(Object correspondence data)

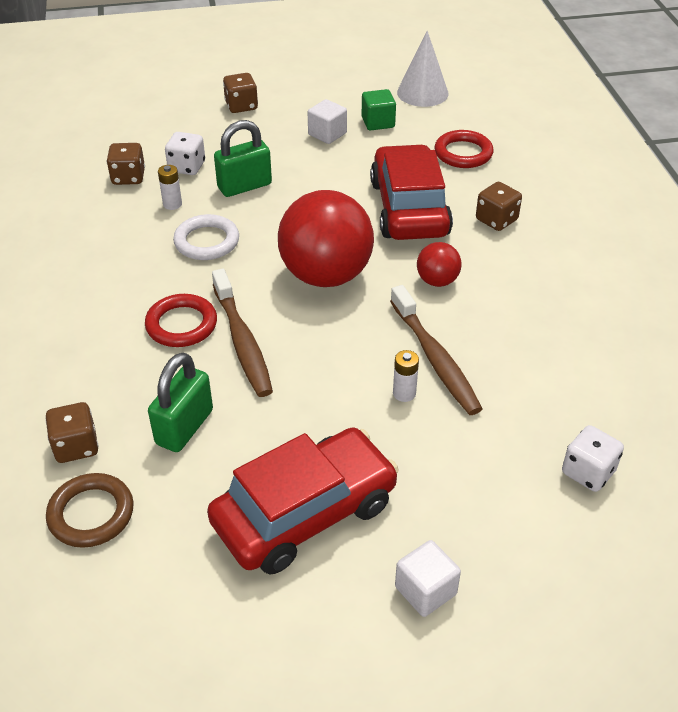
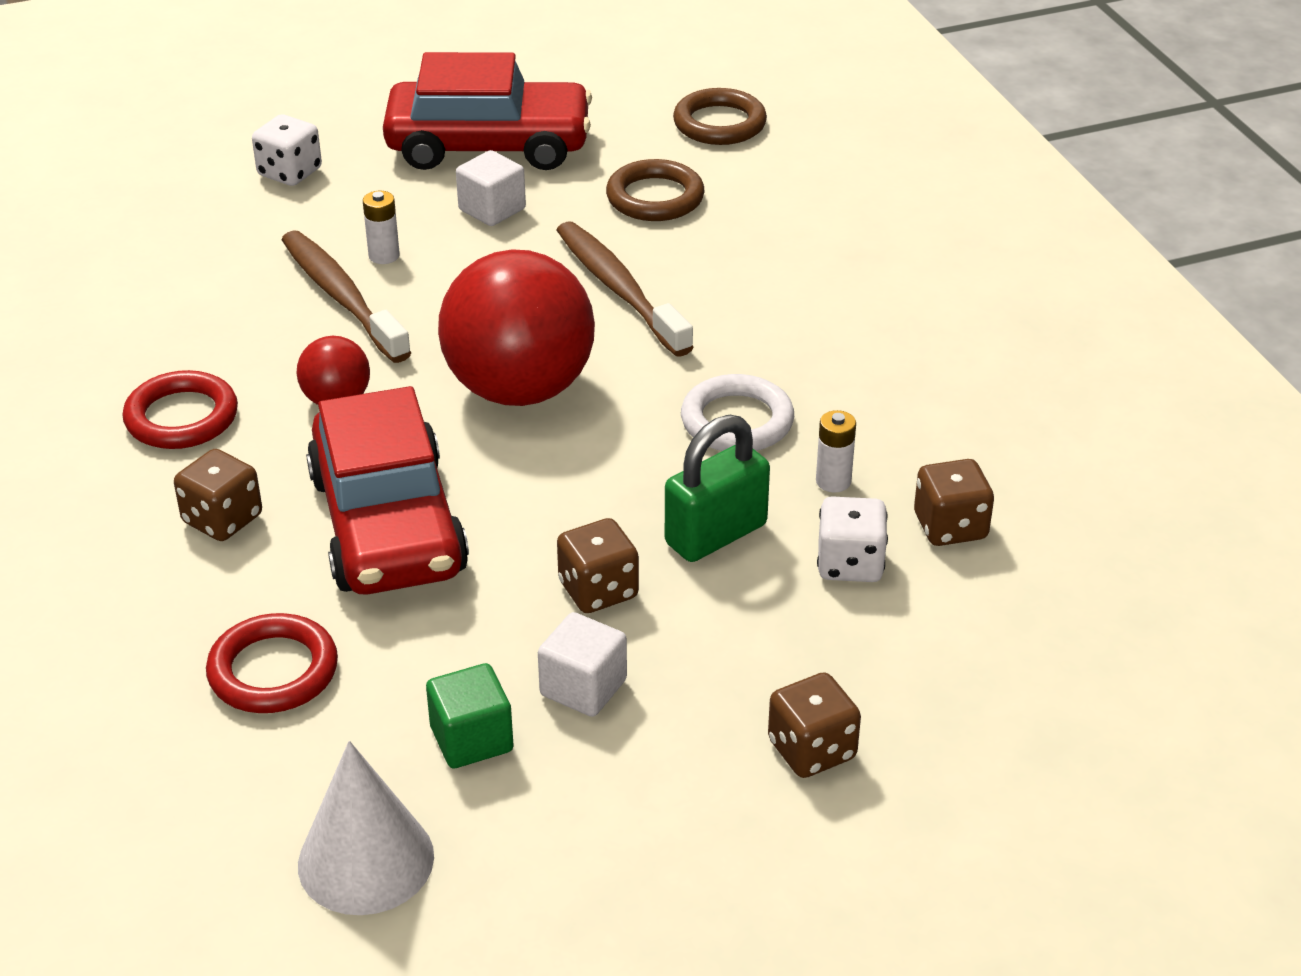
camera: 170 degrees right, 5 degrees down
(76, 446) = (773, 170): brown dice -> brown dice (598, 590)
(181, 324) = (715, 300): red ring -> red ring (181, 417)
(184, 427) = (655, 197): green padlock -> brown ring
(304, 513) = (489, 145): red car -> red car turned 135 degrees counterclockwise
(425, 590) = (355, 108): white cube -> white cube (492, 209)
(588, 472) = (160, 206): white dice -> white dice (290, 172)

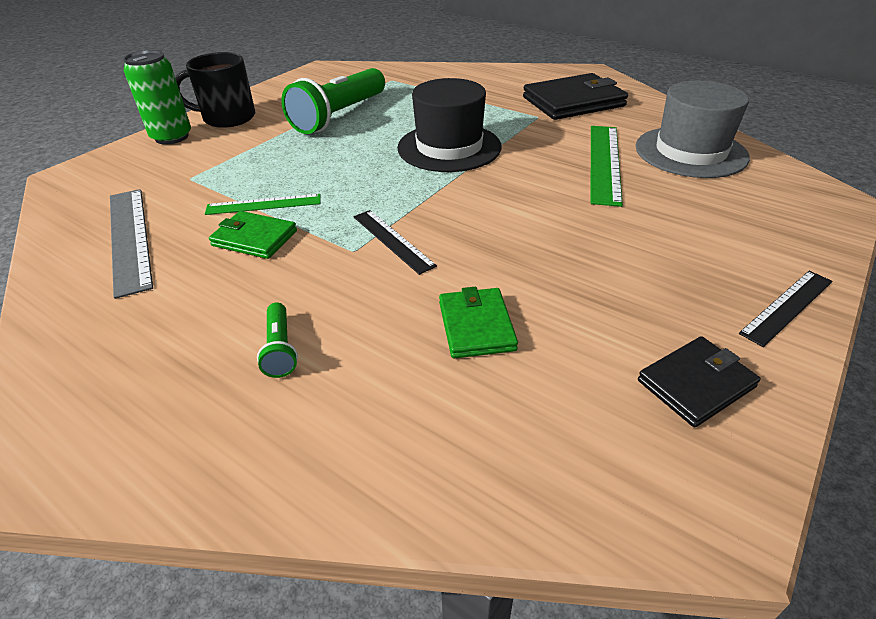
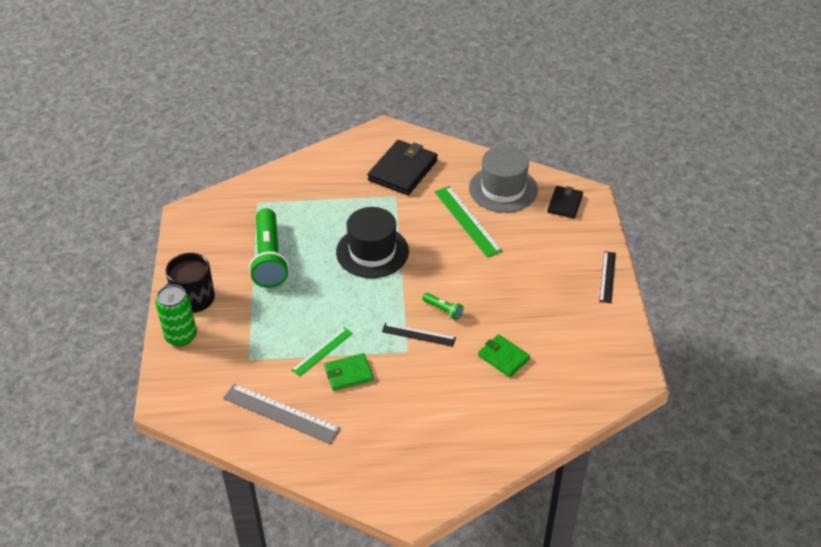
camera: 40 degrees left, 5 degrees up
(280, 349) = (439, 416): green flashlight -> green flashlight (443, 310)
(696, 383) = (600, 334): black wallet -> black wallet (565, 204)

▶ **EXERCISE PROMPT**:
Output the records verbatim, every one of them, and keep the pictures out.

▶ **SOLUTION TO THE PROBLEM**:
camera: 170 degrees right, 5 degrees down
(76, 446) = (773, 170): brown dice -> brown dice (598, 590)
(181, 324) = (715, 300): red ring -> red ring (181, 417)
(184, 427) = (655, 197): green padlock -> brown ring
(304, 513) = (489, 145): red car -> red car turned 135 degrees counterclockwise
(425, 590) = (355, 108): white cube -> white cube (492, 209)
(588, 472) = (160, 206): white dice -> white dice (290, 172)

camera: 40 degrees left, 5 degrees up
(280, 349) = (439, 416): green flashlight -> green flashlight (443, 310)
(696, 383) = (600, 334): black wallet -> black wallet (565, 204)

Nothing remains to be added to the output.